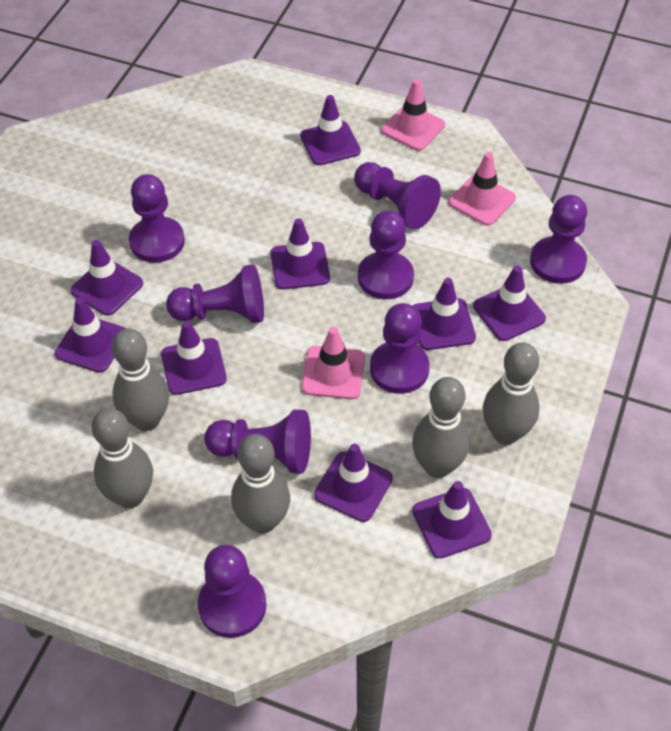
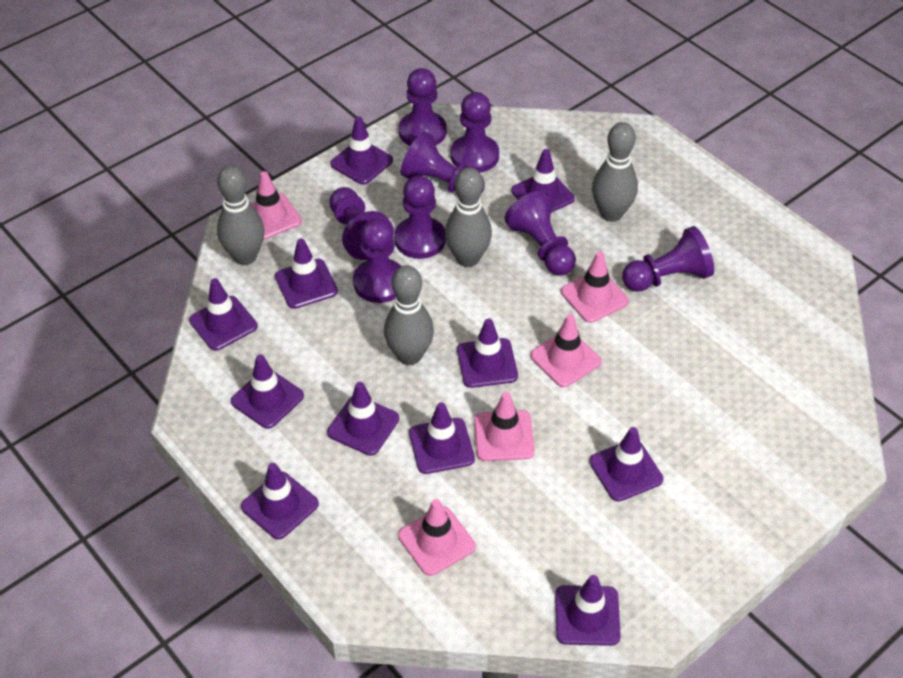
grey bowling pin: 5 -> 4
pink traffic cone: 3 -> 5
purple traffic cone: 9 -> 11

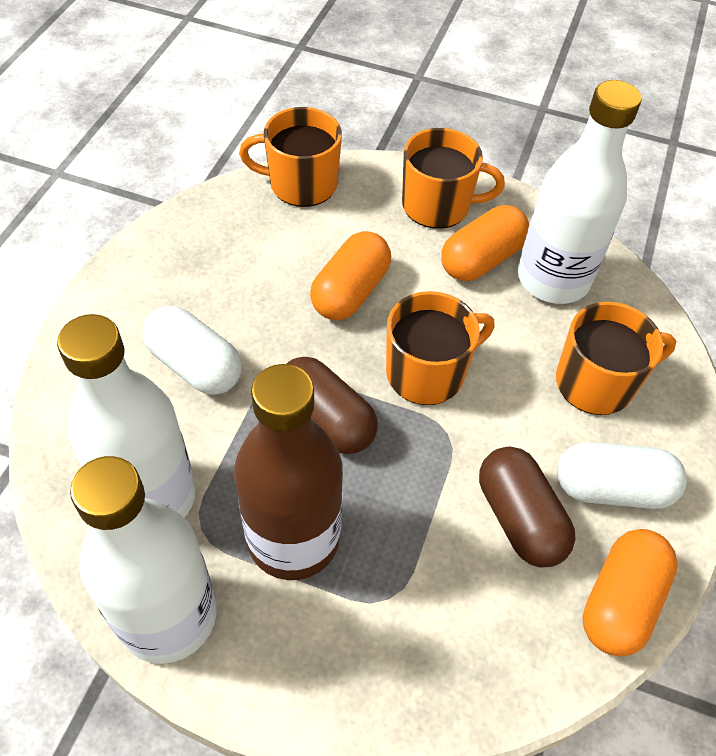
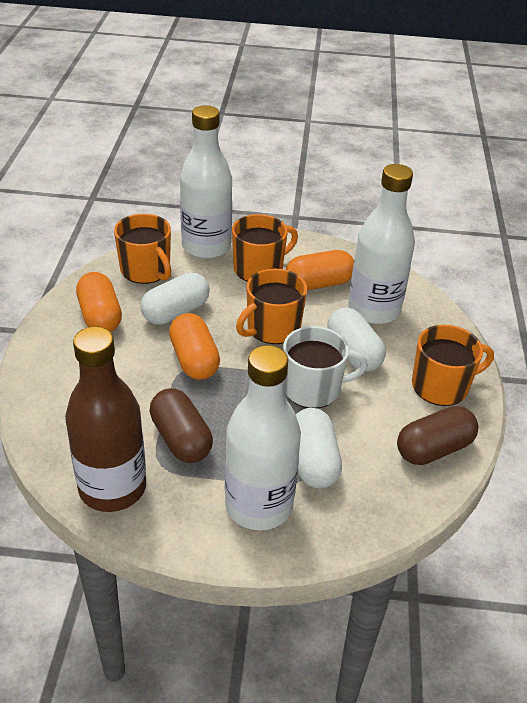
white capsule: 2 -> 3
white mug: 0 -> 1

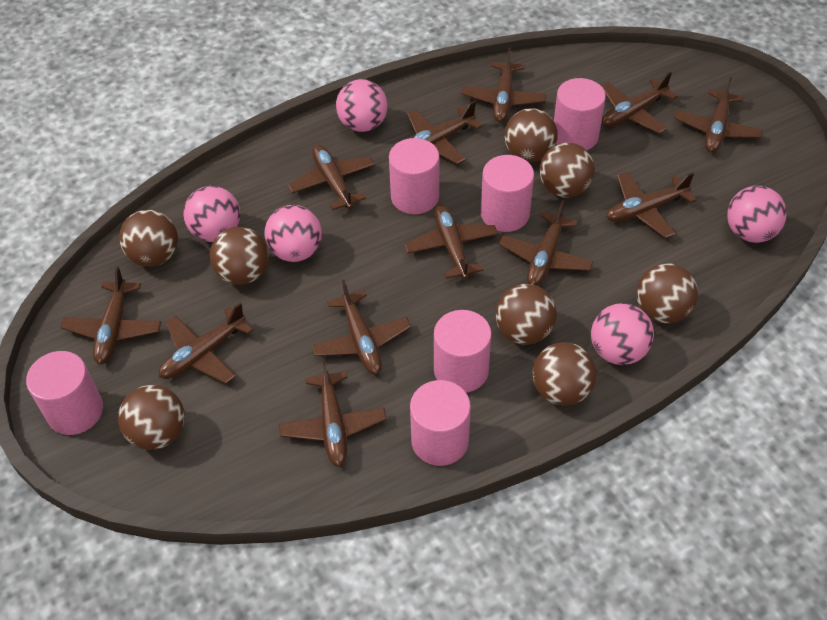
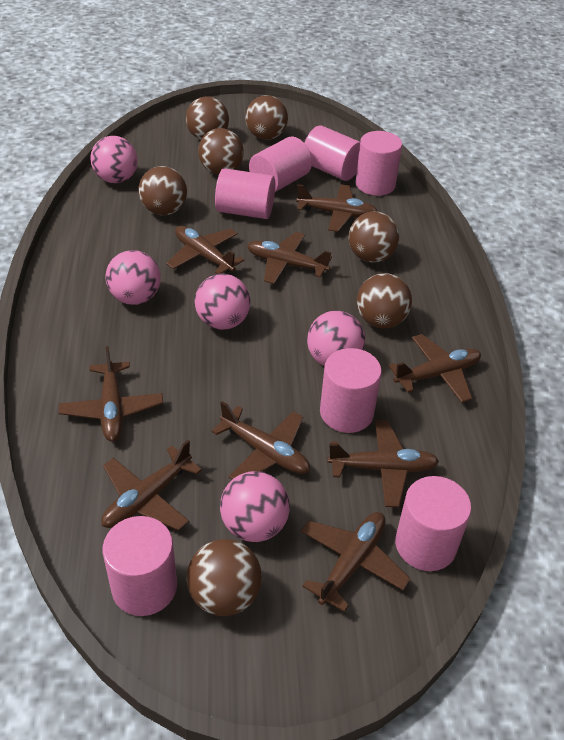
brown ball: 8 -> 7
brown plane: 12 -> 9
pink cylinder: 6 -> 7

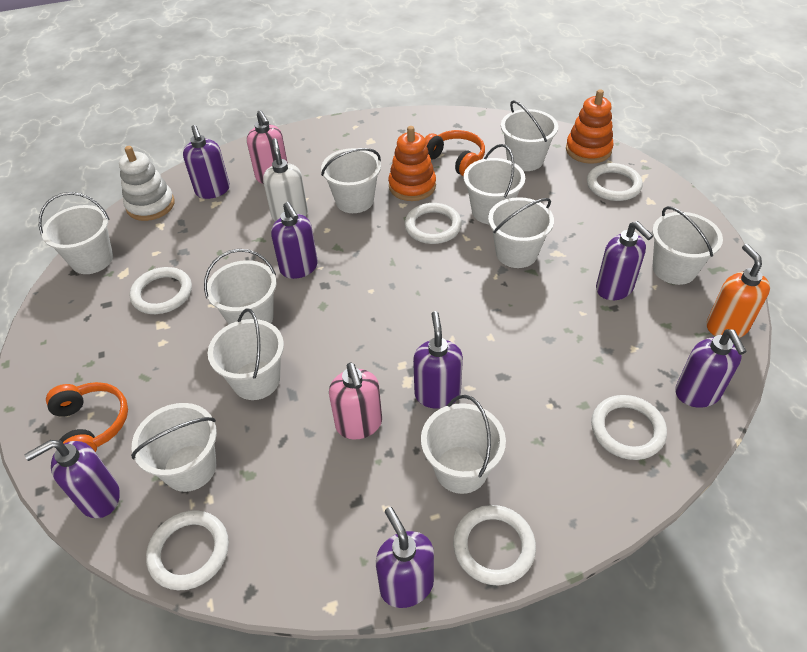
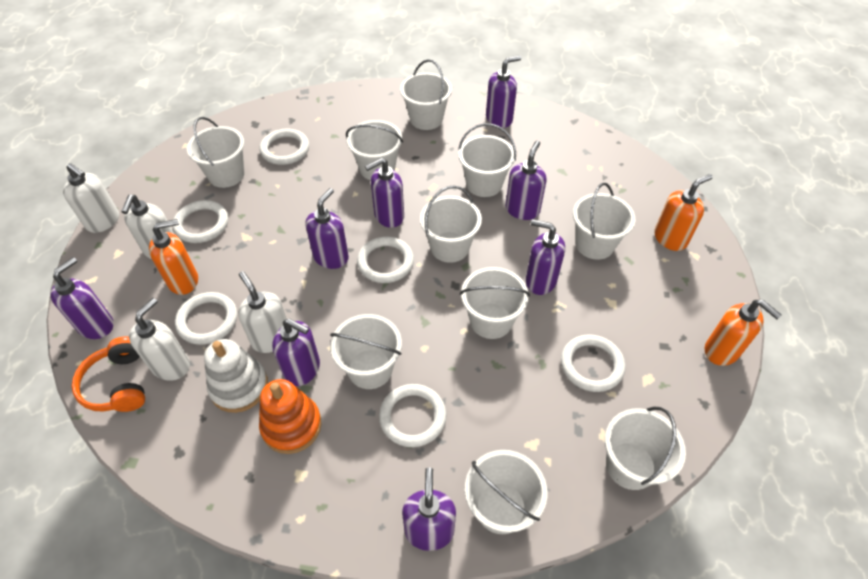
orange headphones: 2 -> 1
orange soap dispenser: 1 -> 3
orange stacking toy: 2 -> 1
pink soap dispenser: 2 -> 0
purple soap dispenser: 7 -> 8
white soap dispenser: 1 -> 4

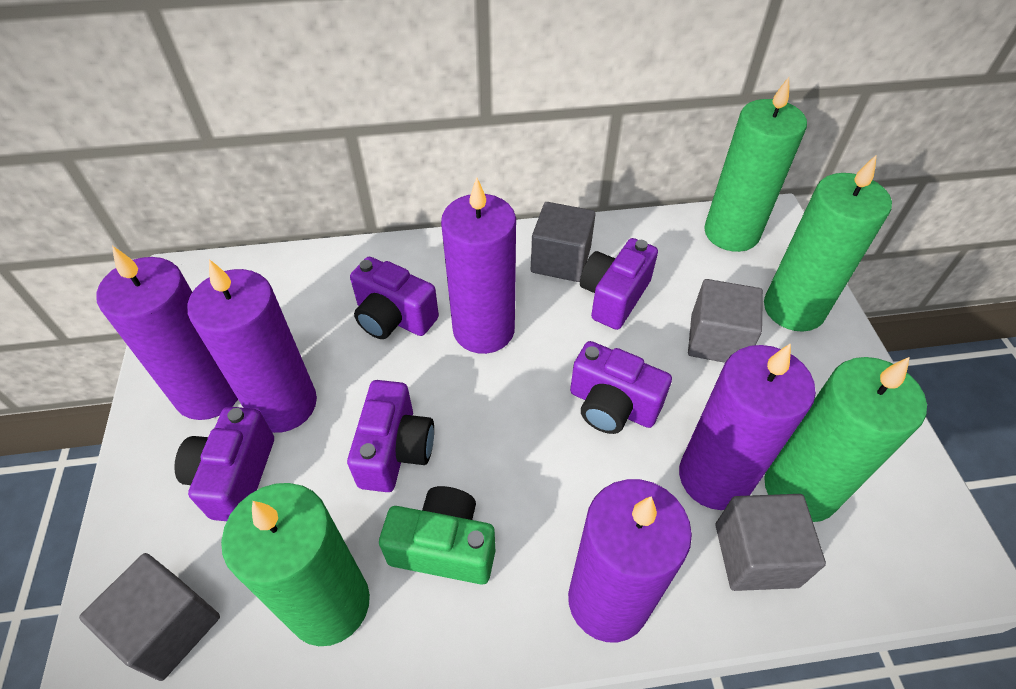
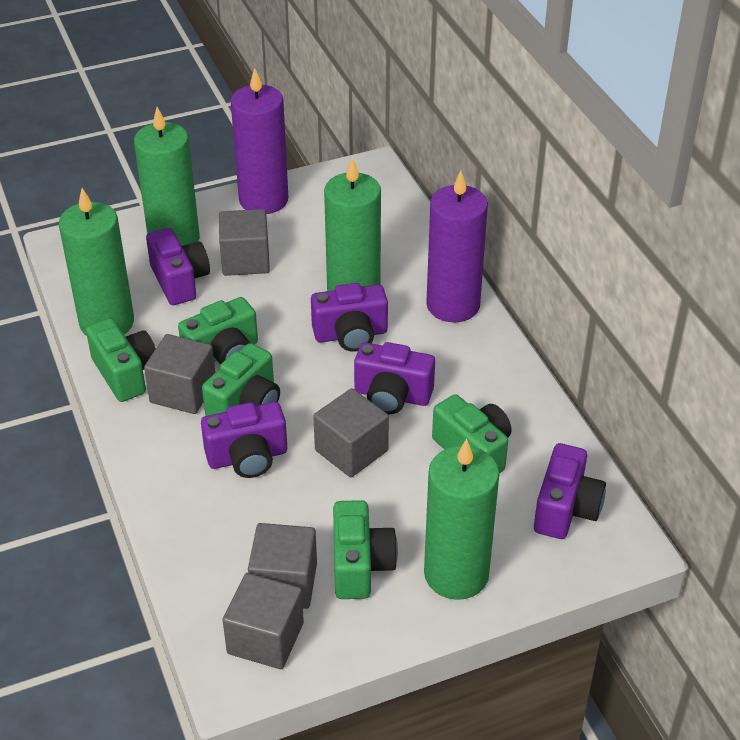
green camera: 1 -> 5
grey cube: 4 -> 5
purple candle: 5 -> 2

================

_ACTION ITEM_
Please output exactly the lines from the line containing "white capsule: 2 -> 3" through the last line of the records above, both included, and leave out any pictures.

_EXERCISE RESPONSE_
white capsule: 2 -> 3
white mug: 0 -> 1

brown ball: 8 -> 7
brown plane: 12 -> 9
pink cylinder: 6 -> 7

orange headphones: 2 -> 1
orange soap dispenser: 1 -> 3
orange stacking toy: 2 -> 1
pink soap dispenser: 2 -> 0
purple soap dispenser: 7 -> 8
white soap dispenser: 1 -> 4

green camera: 1 -> 5
grey cube: 4 -> 5
purple candle: 5 -> 2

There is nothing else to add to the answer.